Records from a data collection:
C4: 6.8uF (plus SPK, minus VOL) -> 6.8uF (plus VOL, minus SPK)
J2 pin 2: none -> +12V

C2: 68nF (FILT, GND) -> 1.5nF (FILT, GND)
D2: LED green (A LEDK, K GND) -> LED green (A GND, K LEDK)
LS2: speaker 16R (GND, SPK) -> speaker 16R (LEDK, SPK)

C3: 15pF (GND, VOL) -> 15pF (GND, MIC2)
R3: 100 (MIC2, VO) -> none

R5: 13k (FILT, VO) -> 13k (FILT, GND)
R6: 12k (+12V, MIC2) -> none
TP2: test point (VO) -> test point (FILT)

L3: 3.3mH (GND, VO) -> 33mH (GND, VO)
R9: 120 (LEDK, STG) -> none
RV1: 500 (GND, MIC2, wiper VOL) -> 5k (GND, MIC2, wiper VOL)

* * *

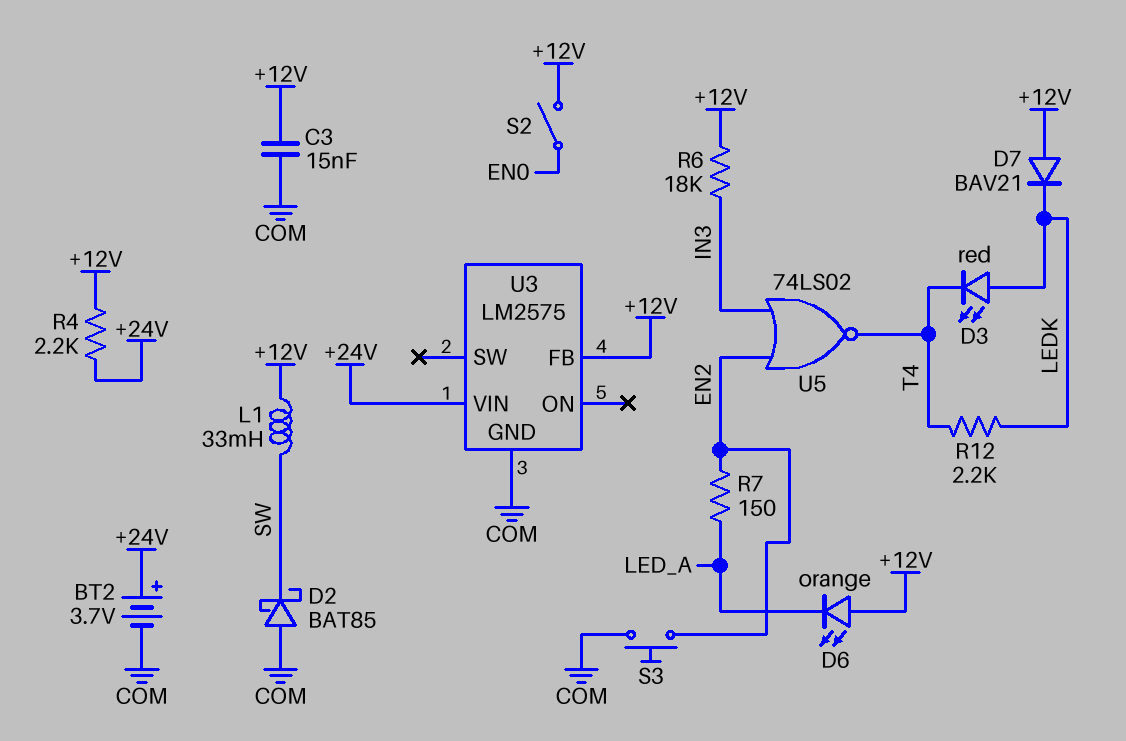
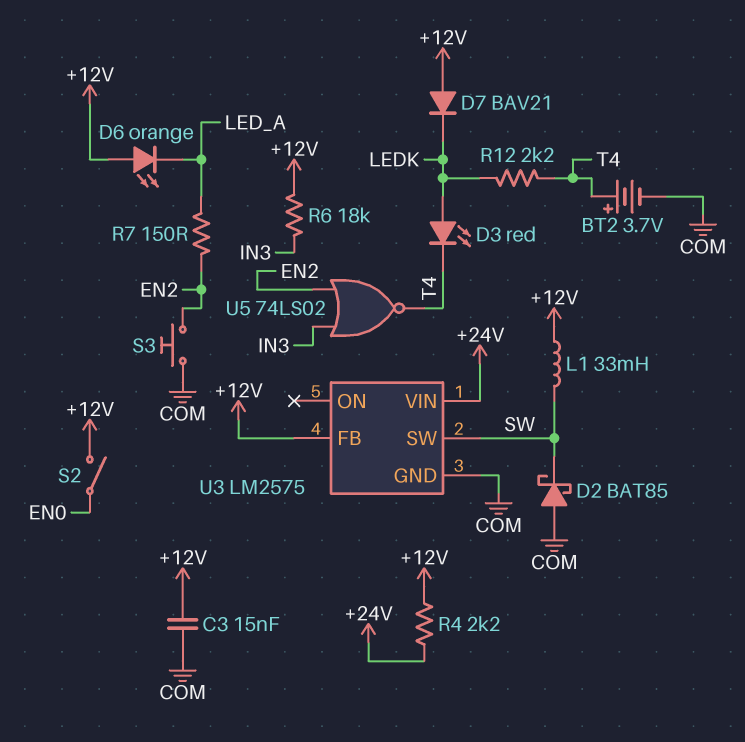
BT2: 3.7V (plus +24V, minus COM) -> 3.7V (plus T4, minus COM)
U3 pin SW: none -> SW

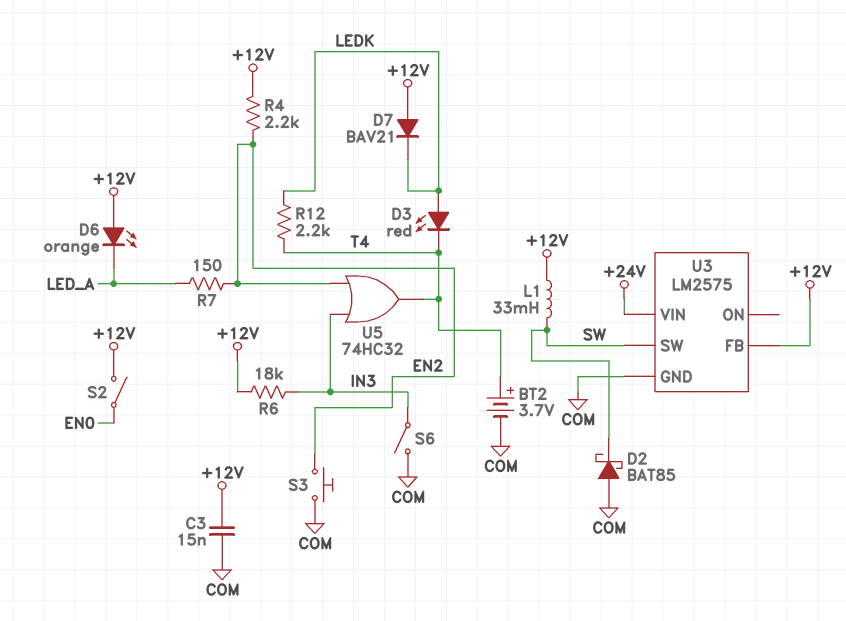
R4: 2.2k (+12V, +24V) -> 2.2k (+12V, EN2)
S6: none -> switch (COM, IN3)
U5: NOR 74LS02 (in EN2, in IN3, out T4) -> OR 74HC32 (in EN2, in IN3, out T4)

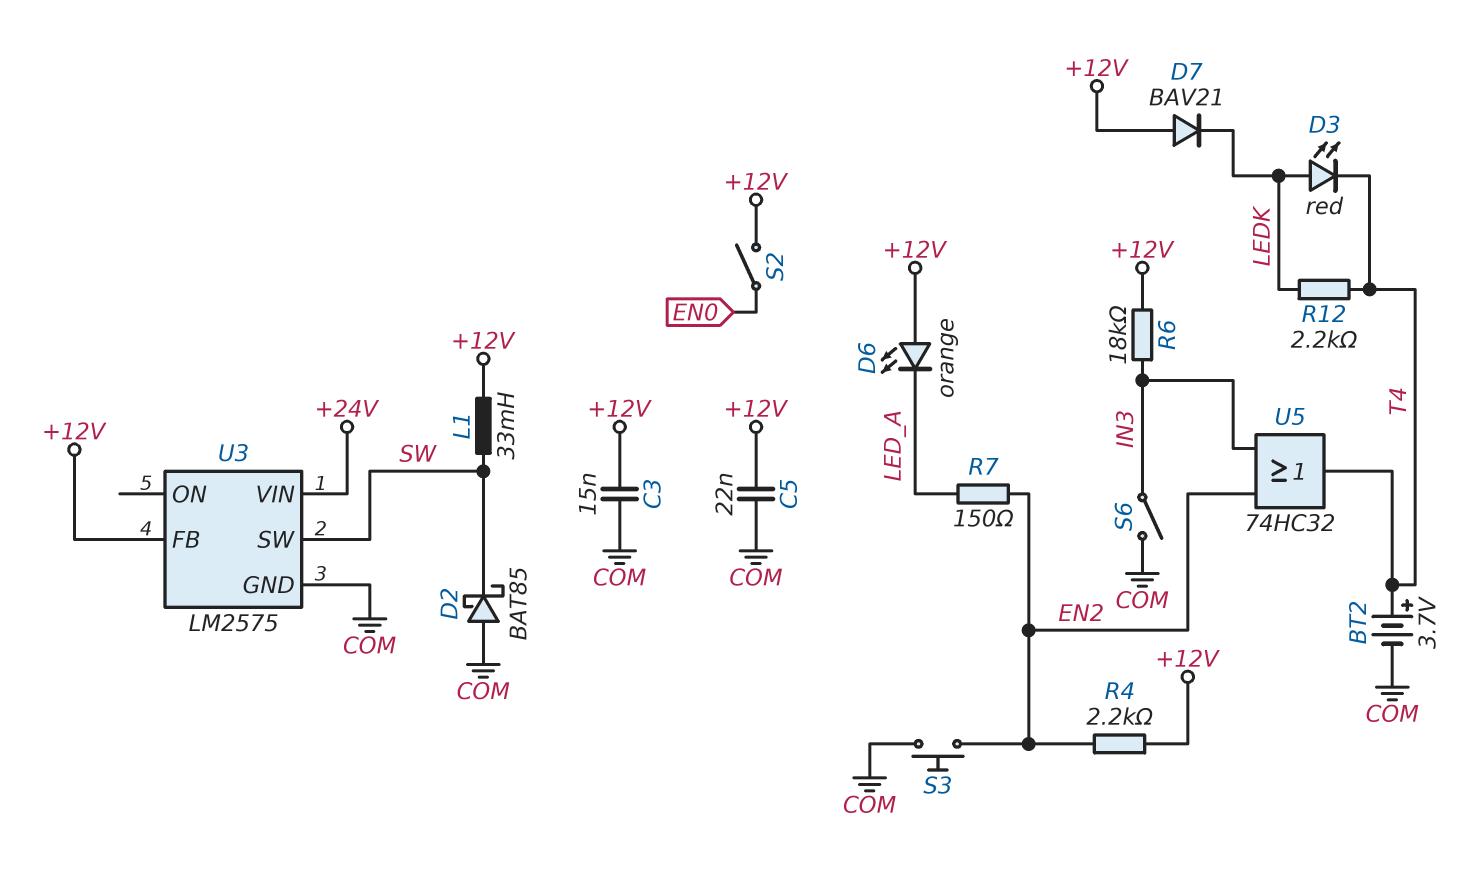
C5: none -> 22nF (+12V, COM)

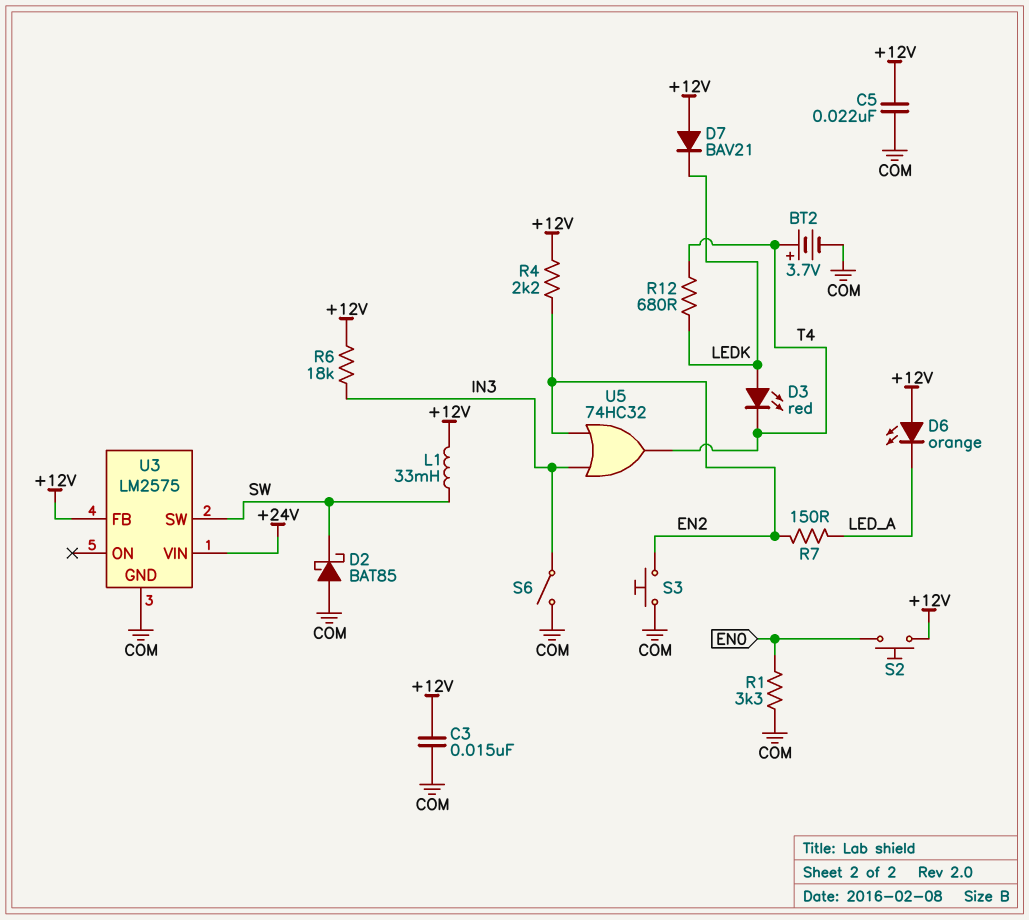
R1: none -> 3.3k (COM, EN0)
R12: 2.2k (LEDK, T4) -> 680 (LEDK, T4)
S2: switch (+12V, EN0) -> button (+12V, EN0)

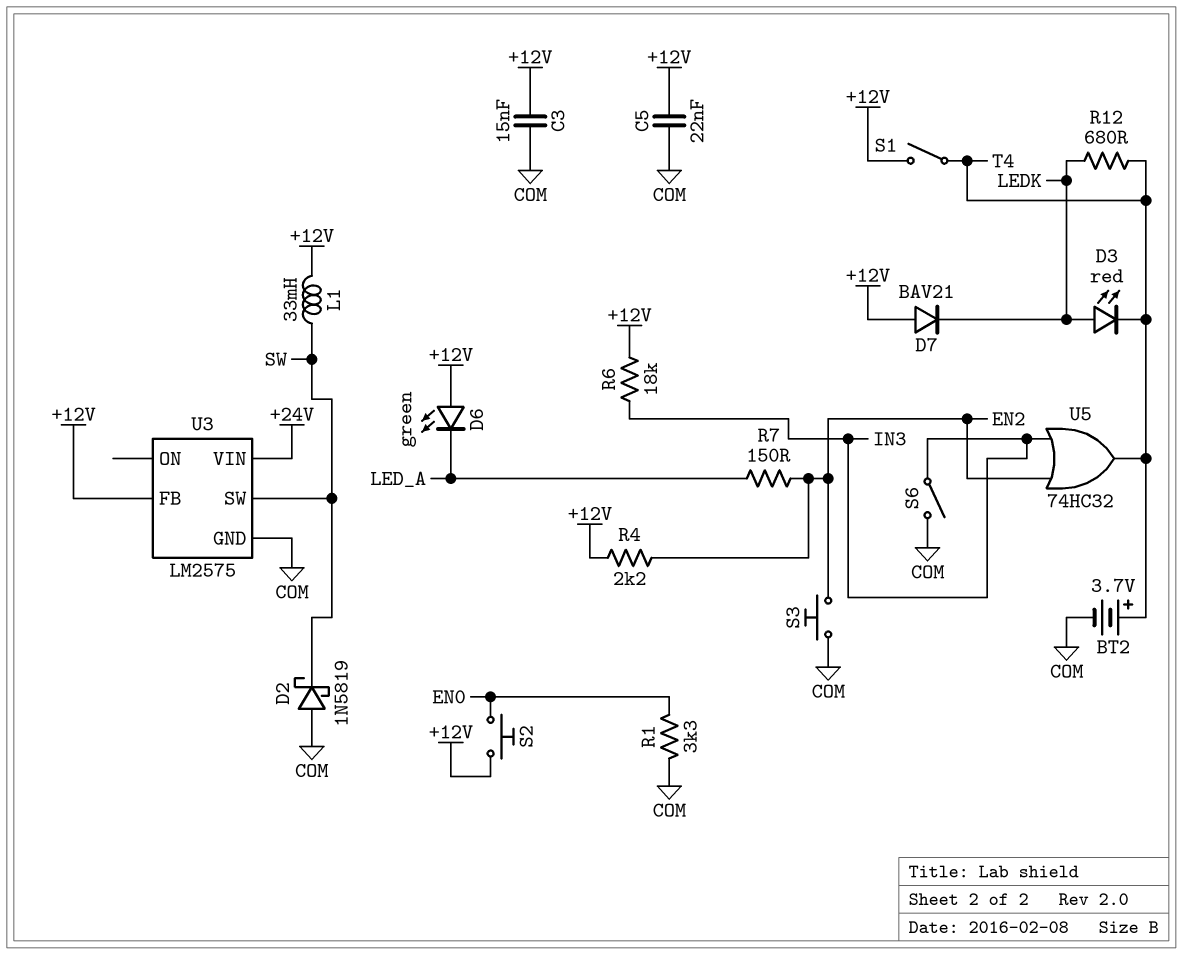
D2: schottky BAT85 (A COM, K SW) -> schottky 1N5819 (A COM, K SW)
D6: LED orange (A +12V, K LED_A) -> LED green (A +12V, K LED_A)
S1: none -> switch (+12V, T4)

Problem to solve: Once you reach the line with "TP2: test point (VO) -> test point (FILT)" in the data above, copy it and every line after it exactly, up to and including the line with "RV1: 500 (GND, MIC2, wiper".

Answer for this exercise:
TP2: test point (VO) -> test point (FILT)

L3: 3.3mH (GND, VO) -> 33mH (GND, VO)
R9: 120 (LEDK, STG) -> none
RV1: 500 (GND, MIC2, wiper VOL) -> 5k (GND, MIC2, wiper VOL)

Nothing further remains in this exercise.